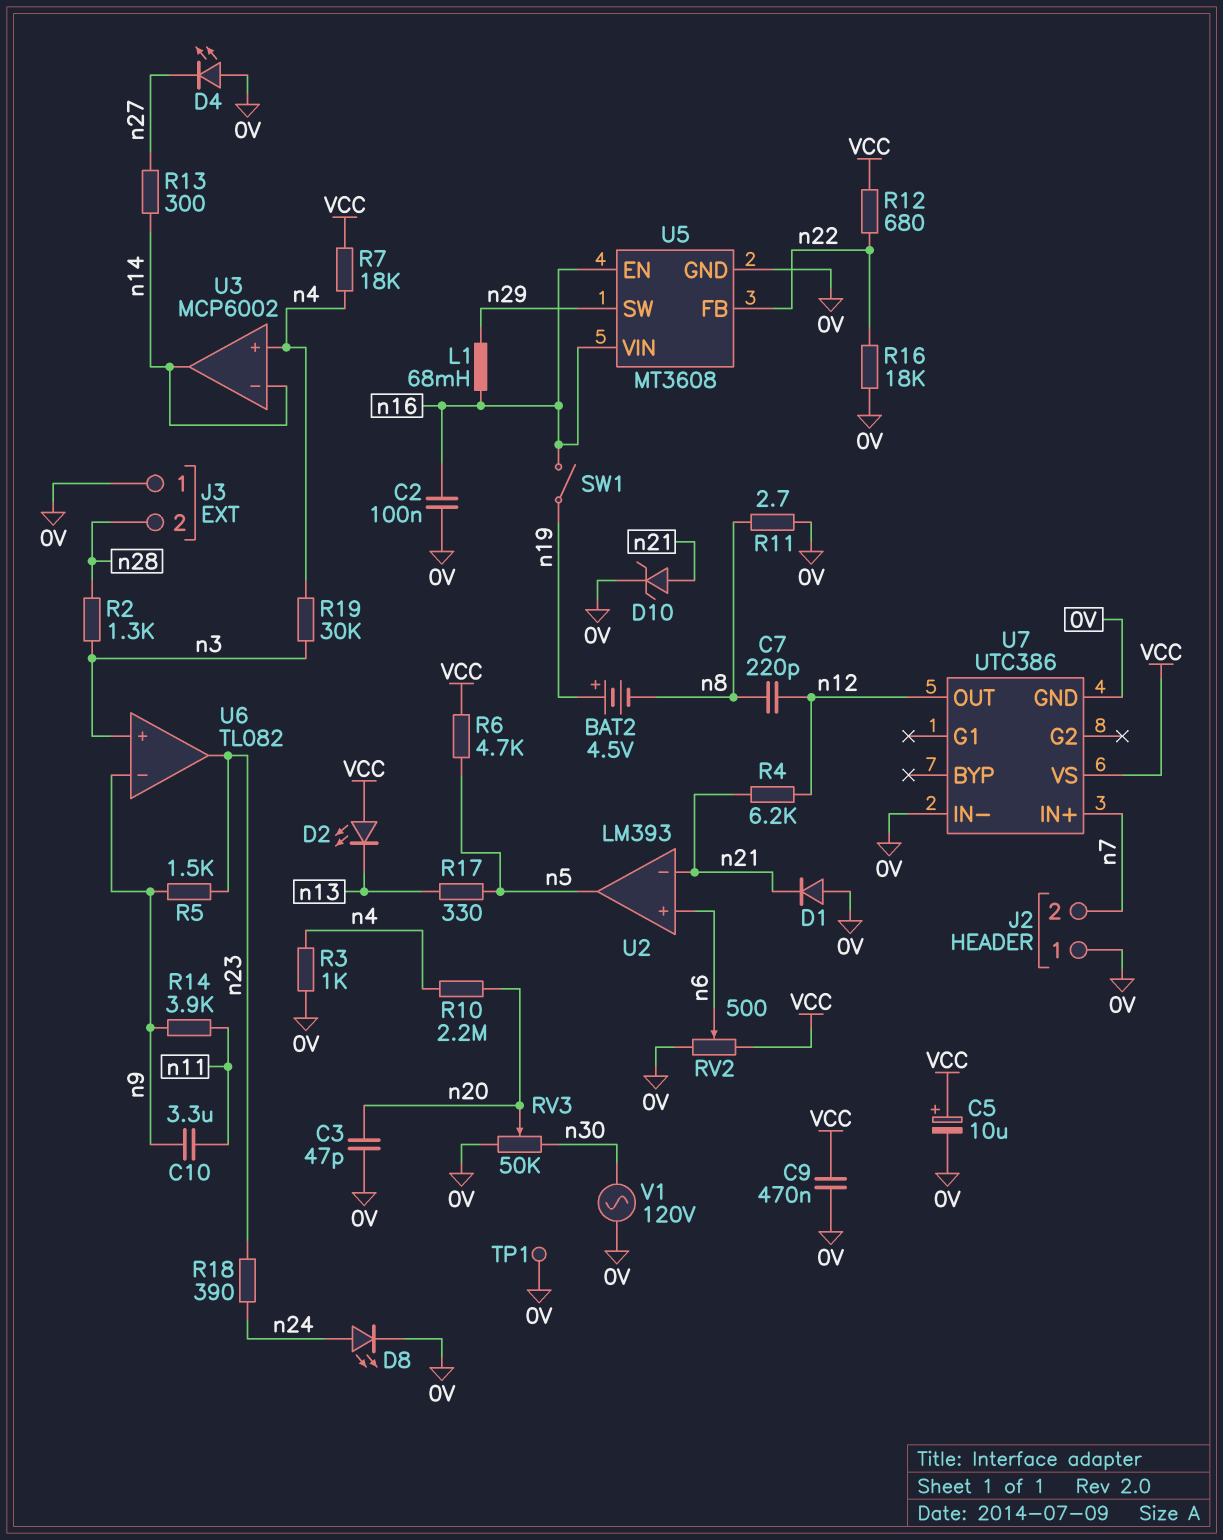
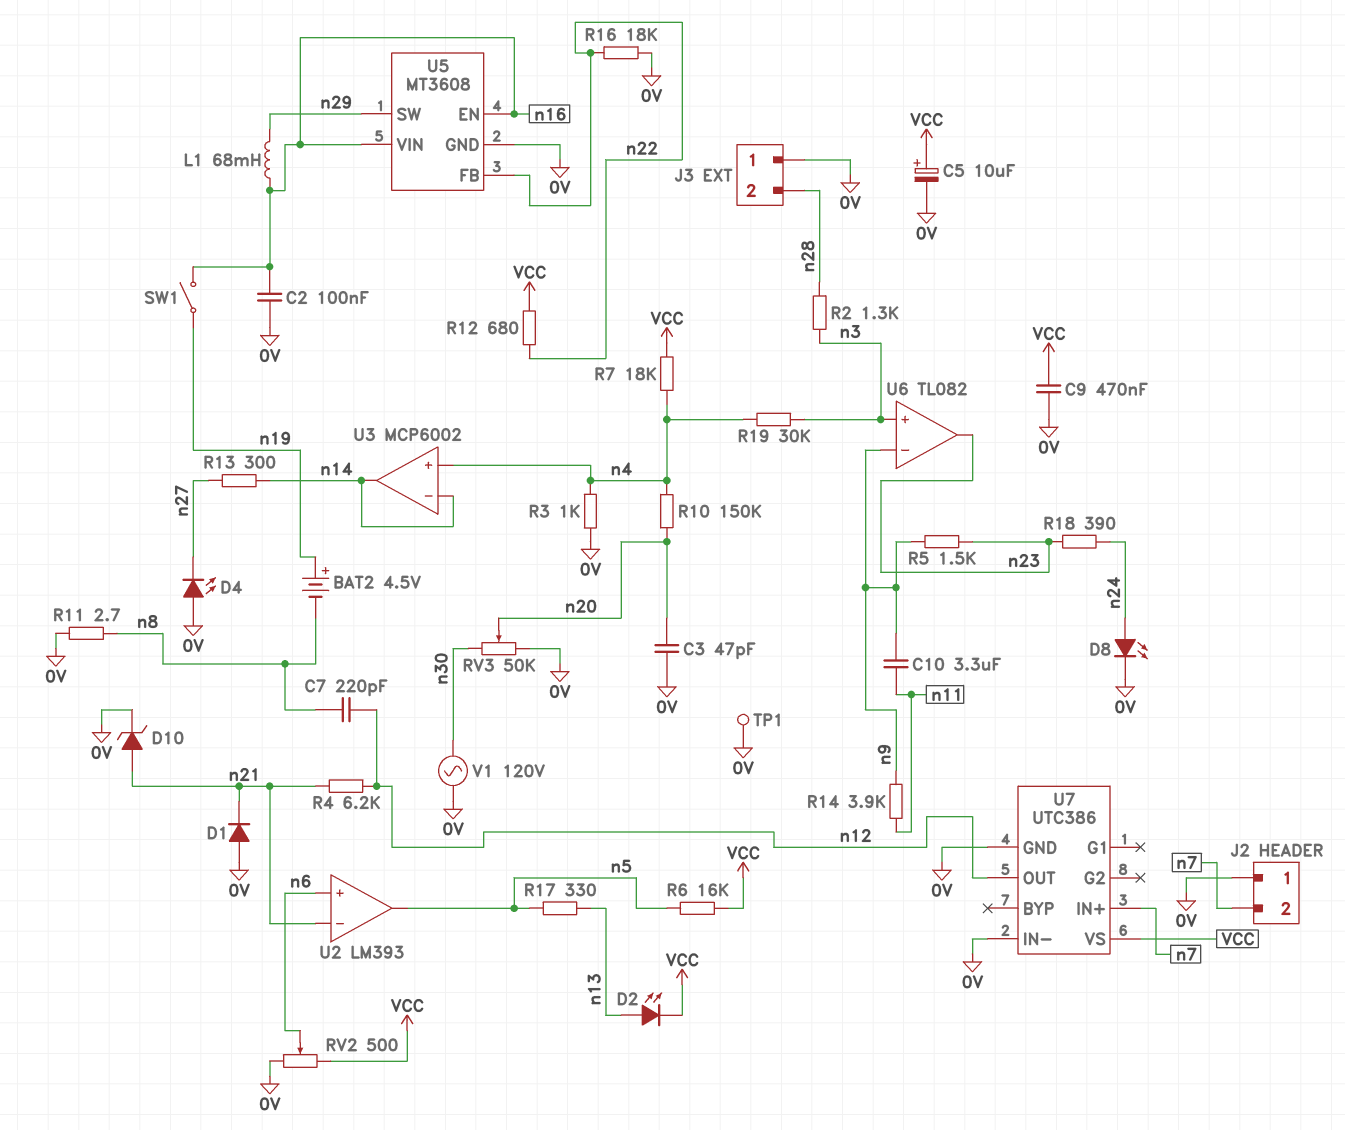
D2: LED (A VCC, K n13) -> LED (A n13, K VCC)
R6: 4.7k (VCC, n5) -> 16k (VCC, n5)
R10: 2.2M (n4, n20) -> 150k (n4, n20)

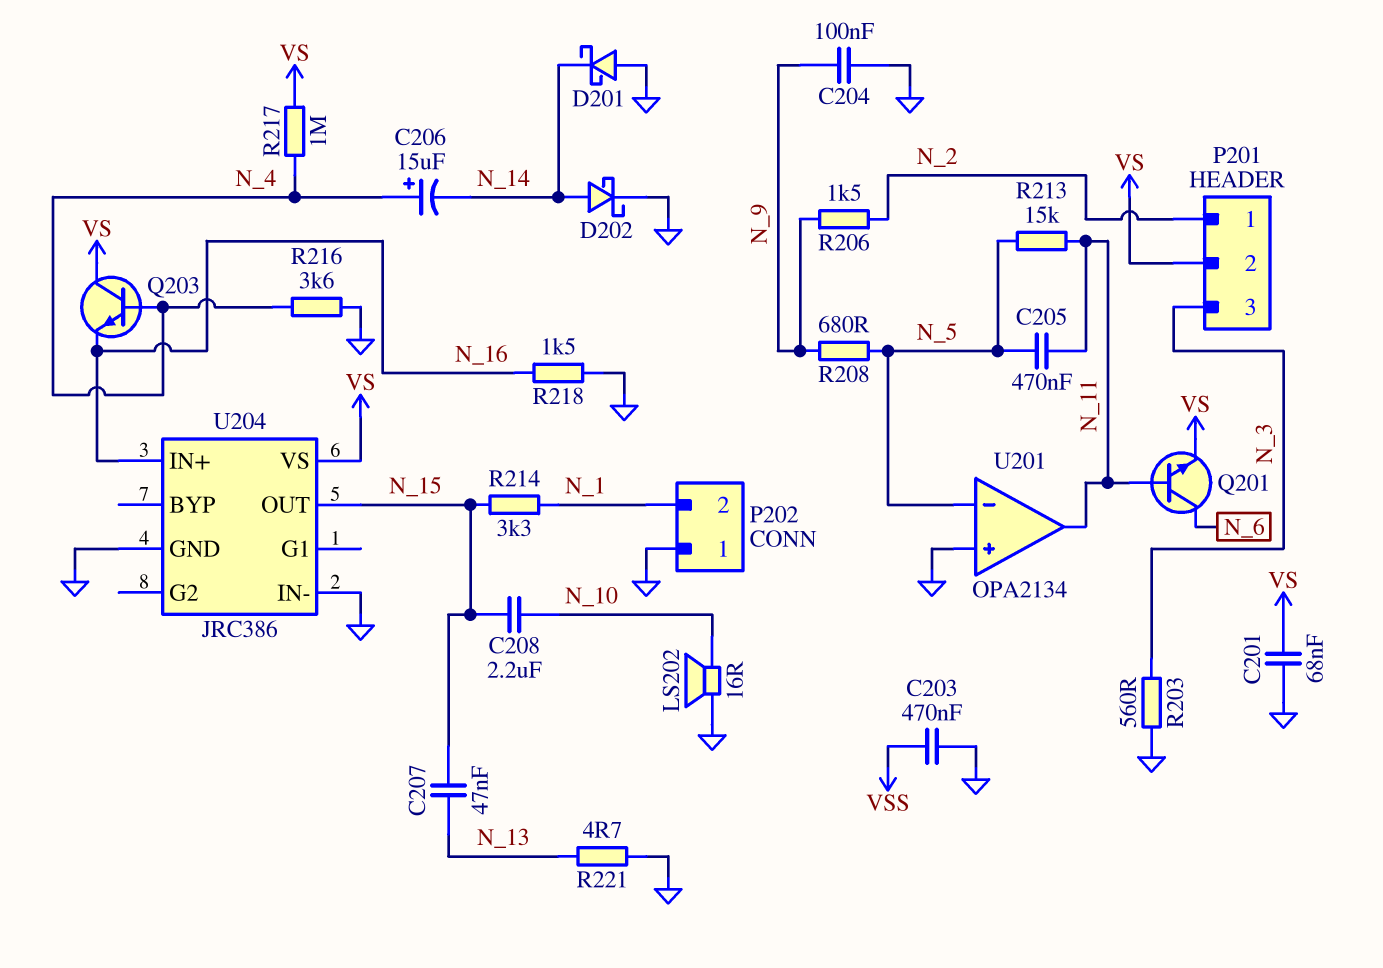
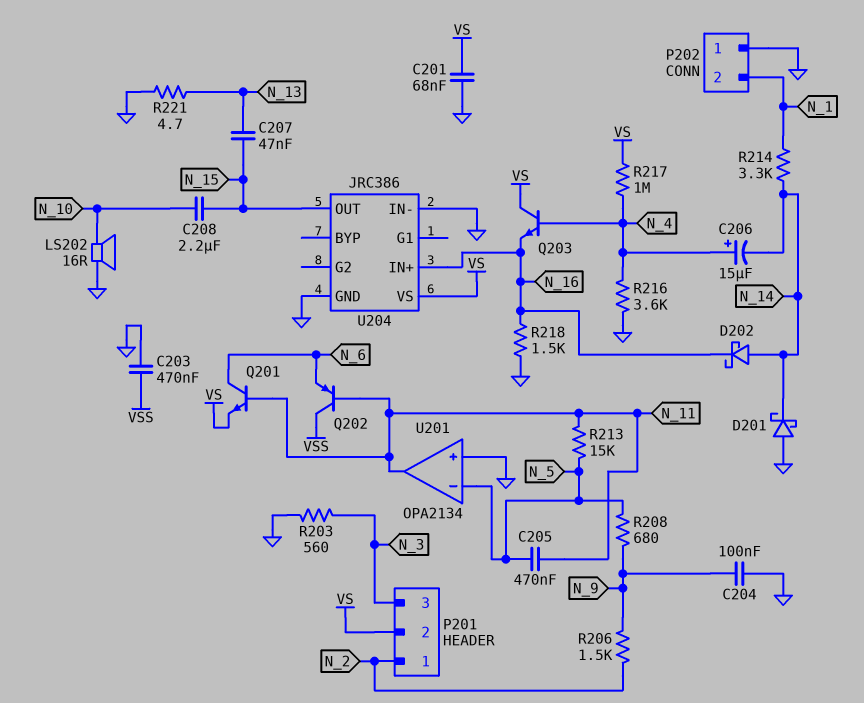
D202: schottky (A N_14, K GND) -> schottky (A N_14, K N_16)
Q202: none -> PNP (B N_11, C VSS, E N_6)
R214: 3.3k (N_1, N_15) -> 3.3k (N_1, N_14)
= = = = =
* [EXERCISE GOAL] Only the lines from the one with "Q202: none -> PNP (B N_11, C VSS, E N_6)" through the end of the records above are to be copied, exactly as written.

* [YOUR RESPONSE]
Q202: none -> PNP (B N_11, C VSS, E N_6)
R214: 3.3k (N_1, N_15) -> 3.3k (N_1, N_14)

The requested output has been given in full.